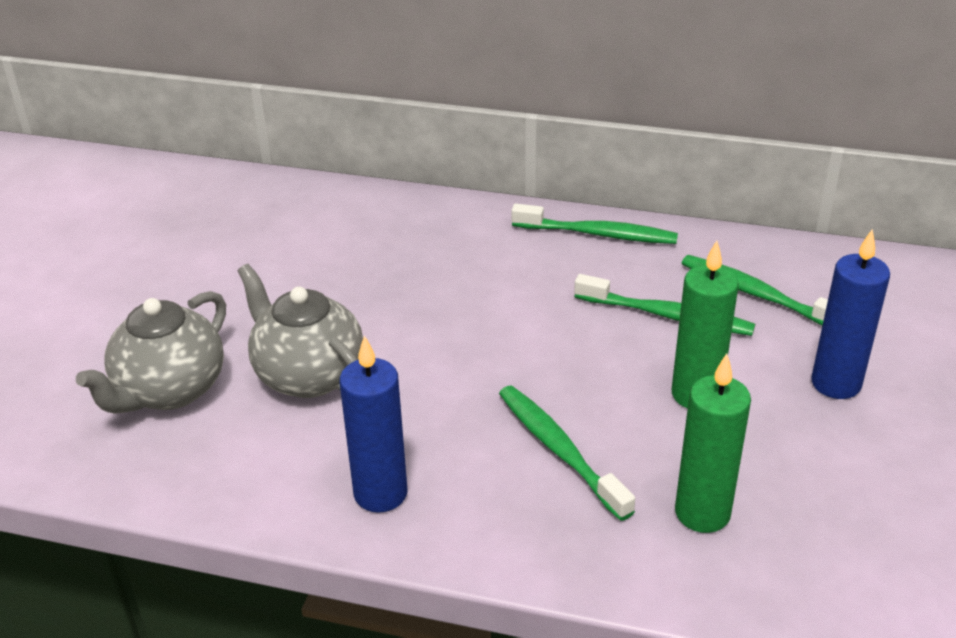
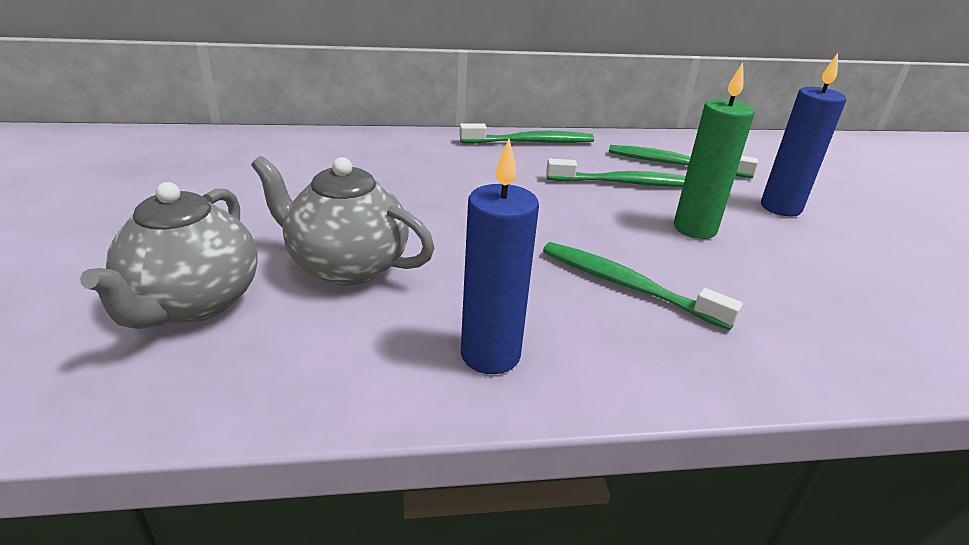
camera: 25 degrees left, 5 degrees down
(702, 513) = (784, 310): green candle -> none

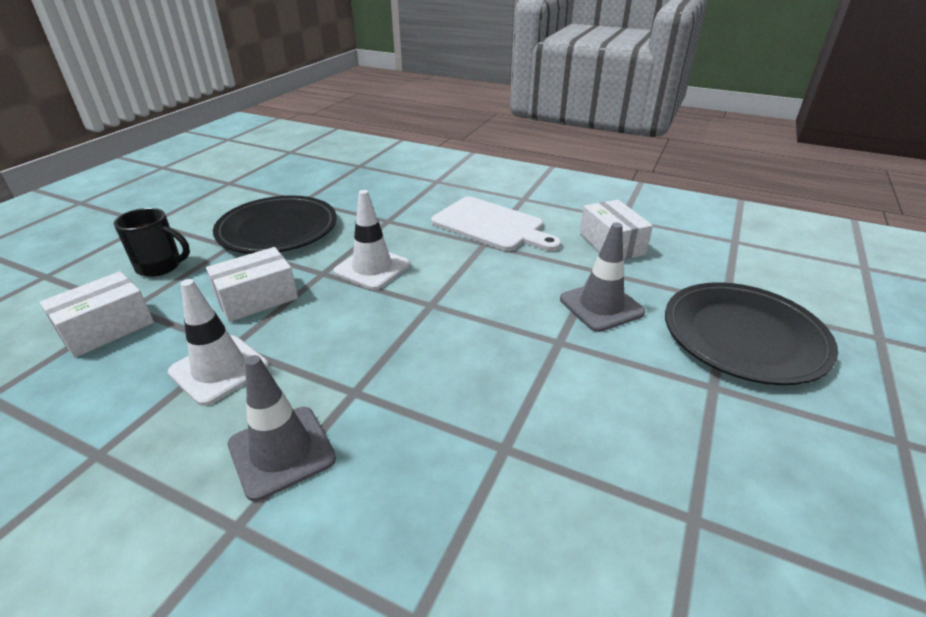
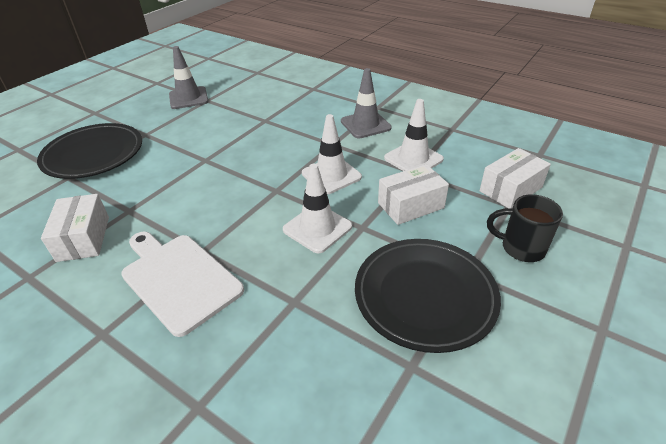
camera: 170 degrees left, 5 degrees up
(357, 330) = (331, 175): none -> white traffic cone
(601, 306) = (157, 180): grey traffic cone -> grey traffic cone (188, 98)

---

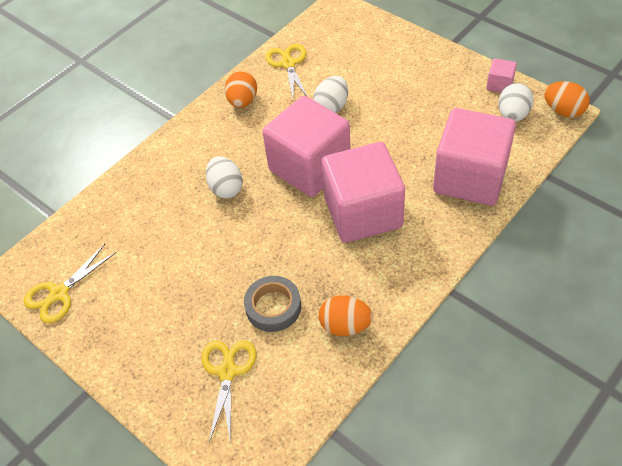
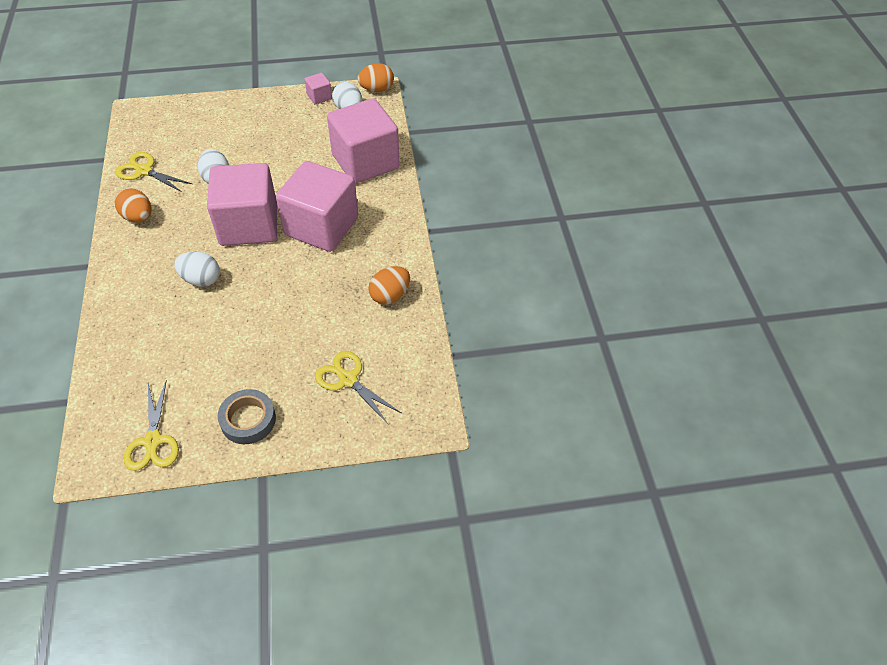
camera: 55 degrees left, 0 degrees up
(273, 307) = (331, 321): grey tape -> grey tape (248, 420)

**TASK TO CARRY OUT**
The material above holds pictures; leave them out and set down exactly the lines from the line with "camera: 25 degrees left, 5 degrees down" to the line with "(601, 306) = (157, 180): grey", both included.

**THE COMPLETED TASK**
camera: 25 degrees left, 5 degrees down
(702, 513) = (784, 310): green candle -> none

camera: 170 degrees left, 5 degrees up
(357, 330) = (331, 175): none -> white traffic cone
(601, 306) = (157, 180): grey traffic cone -> grey traffic cone (188, 98)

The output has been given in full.